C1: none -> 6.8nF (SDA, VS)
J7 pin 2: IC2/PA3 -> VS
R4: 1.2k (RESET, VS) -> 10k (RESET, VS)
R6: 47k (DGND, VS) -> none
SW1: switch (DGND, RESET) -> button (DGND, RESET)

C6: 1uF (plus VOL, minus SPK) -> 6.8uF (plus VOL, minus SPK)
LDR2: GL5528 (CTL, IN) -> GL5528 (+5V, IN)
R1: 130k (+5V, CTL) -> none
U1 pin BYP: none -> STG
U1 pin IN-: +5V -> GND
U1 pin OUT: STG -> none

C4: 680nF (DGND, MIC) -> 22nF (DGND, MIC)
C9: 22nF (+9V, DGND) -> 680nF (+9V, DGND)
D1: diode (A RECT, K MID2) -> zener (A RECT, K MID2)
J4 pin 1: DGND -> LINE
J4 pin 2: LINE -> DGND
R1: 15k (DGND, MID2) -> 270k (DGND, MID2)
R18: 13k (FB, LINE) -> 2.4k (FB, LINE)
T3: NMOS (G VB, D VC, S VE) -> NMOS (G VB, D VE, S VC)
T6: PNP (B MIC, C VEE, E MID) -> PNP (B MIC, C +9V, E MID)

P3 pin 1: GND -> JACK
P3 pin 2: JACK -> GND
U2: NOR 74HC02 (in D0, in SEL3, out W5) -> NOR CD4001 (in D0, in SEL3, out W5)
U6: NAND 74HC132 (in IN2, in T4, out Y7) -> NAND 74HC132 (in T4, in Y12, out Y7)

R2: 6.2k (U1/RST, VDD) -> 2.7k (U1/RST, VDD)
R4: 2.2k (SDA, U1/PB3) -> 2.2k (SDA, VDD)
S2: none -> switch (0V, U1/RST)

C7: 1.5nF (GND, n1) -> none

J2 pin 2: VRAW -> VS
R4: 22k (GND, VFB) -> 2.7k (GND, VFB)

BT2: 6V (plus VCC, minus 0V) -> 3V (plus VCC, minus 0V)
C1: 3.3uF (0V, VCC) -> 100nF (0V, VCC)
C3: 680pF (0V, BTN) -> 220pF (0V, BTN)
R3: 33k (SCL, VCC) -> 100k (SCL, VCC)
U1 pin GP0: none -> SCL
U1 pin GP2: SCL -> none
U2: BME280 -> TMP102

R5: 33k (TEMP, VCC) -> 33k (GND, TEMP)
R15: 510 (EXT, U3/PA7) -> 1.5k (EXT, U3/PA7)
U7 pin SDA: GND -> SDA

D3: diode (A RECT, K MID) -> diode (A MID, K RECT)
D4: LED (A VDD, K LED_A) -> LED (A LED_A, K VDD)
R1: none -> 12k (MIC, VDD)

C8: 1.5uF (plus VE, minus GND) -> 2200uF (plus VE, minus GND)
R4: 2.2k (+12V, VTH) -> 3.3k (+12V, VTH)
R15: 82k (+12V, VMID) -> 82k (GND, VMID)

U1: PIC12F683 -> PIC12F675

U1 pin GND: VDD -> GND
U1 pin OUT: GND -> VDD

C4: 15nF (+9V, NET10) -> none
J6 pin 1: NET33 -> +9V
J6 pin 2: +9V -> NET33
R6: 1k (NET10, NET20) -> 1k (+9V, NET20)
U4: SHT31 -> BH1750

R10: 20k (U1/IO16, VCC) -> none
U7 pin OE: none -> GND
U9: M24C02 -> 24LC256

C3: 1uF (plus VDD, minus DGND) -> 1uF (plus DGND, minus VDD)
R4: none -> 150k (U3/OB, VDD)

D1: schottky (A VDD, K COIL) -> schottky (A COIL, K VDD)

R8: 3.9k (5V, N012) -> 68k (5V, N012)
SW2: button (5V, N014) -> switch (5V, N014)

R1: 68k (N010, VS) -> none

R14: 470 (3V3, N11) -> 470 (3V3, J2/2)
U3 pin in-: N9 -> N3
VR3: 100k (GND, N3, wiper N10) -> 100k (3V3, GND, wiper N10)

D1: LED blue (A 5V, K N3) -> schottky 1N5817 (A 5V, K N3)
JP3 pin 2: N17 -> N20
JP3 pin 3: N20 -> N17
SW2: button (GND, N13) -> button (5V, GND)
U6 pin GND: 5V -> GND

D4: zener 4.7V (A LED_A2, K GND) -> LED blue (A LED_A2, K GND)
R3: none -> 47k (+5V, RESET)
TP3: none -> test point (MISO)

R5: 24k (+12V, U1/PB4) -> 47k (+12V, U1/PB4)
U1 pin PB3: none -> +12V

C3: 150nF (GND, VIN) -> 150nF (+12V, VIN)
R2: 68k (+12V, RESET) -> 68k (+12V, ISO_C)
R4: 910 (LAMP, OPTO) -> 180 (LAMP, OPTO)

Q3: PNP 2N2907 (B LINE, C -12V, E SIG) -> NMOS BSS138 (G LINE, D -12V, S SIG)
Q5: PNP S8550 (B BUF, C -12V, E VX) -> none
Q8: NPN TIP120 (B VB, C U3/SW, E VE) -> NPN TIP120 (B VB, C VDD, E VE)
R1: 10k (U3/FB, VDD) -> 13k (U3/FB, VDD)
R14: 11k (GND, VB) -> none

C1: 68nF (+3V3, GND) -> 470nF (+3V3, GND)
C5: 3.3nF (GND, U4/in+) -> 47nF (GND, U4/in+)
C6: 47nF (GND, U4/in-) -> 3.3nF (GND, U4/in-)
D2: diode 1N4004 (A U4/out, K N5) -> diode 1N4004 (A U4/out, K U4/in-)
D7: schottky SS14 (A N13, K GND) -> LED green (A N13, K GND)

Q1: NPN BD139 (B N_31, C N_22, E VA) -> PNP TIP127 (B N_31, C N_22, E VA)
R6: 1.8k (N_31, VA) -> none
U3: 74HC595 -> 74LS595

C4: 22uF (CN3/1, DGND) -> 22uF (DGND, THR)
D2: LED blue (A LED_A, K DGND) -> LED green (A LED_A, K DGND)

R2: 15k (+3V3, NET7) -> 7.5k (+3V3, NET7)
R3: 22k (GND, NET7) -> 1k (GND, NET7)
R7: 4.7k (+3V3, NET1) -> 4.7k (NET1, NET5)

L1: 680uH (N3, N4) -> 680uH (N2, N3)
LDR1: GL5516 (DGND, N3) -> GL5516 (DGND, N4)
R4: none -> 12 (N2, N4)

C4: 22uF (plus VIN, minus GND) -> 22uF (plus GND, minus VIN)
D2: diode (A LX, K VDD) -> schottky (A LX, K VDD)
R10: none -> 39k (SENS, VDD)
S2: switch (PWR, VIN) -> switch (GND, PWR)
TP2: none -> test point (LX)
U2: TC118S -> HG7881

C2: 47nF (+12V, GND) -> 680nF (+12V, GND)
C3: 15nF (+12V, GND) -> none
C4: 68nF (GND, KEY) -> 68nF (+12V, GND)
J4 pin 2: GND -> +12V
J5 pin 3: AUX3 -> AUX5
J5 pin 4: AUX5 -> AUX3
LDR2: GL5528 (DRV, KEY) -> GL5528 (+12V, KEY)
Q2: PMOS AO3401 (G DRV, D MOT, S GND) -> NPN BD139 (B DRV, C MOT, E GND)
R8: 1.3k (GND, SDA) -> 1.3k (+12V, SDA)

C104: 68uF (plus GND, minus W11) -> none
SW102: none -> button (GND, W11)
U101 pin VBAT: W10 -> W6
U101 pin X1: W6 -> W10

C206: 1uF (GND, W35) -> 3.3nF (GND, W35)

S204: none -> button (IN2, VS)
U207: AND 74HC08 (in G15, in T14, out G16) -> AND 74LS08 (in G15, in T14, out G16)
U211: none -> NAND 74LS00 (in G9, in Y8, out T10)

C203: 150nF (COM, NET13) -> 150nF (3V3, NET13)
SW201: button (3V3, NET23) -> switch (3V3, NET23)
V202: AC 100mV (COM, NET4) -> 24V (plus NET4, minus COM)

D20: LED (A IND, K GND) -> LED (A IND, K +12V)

##############################

# Exercise directions
Using the records above, copy each line that contains "DGND".

# Task response
R6: 47k (DGND, VS) -> none
SW1: switch (DGND, RESET) -> button (DGND, RESET)
C4: 680nF (DGND, MIC) -> 22nF (DGND, MIC)
C9: 22nF (+9V, DGND) -> 680nF (+9V, DGND)
J4 pin 1: DGND -> LINE
J4 pin 2: LINE -> DGND
R1: 15k (DGND, MID2) -> 270k (DGND, MID2)
C3: 1uF (plus VDD, minus DGND) -> 1uF (plus DGND, minus VDD)
C4: 22uF (CN3/1, DGND) -> 22uF (DGND, THR)
D2: LED blue (A LED_A, K DGND) -> LED green (A LED_A, K DGND)
LDR1: GL5516 (DGND, N3) -> GL5516 (DGND, N4)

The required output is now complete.